───── Working data ─────
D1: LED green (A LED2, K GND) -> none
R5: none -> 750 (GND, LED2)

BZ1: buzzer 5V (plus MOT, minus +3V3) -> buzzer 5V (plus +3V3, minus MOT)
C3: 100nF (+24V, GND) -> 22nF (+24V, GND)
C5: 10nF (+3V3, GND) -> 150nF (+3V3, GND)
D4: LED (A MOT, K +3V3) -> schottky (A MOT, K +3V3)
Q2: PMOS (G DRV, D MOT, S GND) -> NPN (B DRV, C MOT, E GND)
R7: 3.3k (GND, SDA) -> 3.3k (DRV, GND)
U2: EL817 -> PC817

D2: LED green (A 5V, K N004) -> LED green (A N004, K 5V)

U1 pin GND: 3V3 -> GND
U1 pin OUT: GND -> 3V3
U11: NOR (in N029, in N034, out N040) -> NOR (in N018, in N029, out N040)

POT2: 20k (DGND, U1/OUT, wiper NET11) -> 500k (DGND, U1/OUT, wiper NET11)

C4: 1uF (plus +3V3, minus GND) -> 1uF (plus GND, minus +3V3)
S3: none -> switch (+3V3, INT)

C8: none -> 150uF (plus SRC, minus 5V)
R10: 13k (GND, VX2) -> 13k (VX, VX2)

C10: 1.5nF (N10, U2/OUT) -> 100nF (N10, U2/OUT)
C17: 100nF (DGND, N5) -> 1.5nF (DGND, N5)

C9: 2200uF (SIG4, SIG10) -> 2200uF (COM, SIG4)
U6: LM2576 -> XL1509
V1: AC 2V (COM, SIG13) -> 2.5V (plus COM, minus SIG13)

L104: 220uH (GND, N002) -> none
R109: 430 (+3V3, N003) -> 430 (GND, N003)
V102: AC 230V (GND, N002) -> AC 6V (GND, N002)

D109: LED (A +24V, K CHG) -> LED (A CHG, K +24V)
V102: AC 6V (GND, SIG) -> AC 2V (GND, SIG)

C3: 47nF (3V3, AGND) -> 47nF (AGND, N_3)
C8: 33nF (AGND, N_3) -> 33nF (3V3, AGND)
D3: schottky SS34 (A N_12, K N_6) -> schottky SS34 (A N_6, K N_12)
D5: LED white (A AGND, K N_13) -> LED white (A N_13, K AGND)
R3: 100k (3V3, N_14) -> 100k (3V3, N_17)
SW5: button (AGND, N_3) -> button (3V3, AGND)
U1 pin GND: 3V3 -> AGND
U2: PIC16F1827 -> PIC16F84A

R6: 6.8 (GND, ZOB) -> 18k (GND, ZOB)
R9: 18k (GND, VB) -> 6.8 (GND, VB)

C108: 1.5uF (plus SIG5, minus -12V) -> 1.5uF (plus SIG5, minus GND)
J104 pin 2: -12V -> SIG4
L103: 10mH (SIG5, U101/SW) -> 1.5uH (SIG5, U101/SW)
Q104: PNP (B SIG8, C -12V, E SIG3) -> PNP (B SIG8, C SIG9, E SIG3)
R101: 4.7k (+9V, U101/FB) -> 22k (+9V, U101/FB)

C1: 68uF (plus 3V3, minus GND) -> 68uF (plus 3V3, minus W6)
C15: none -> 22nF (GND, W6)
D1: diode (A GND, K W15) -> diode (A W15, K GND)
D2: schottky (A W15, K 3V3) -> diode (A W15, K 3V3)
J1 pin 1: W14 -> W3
─────
Starting at the line that contains "R101: 4.7k (+9V, U101/FB)", write out every line through the last one in the data above, exactly as it stands.

R101: 4.7k (+9V, U101/FB) -> 22k (+9V, U101/FB)

C1: 68uF (plus 3V3, minus GND) -> 68uF (plus 3V3, minus W6)
C15: none -> 22nF (GND, W6)
D1: diode (A GND, K W15) -> diode (A W15, K GND)
D2: schottky (A W15, K 3V3) -> diode (A W15, K 3V3)
J1 pin 1: W14 -> W3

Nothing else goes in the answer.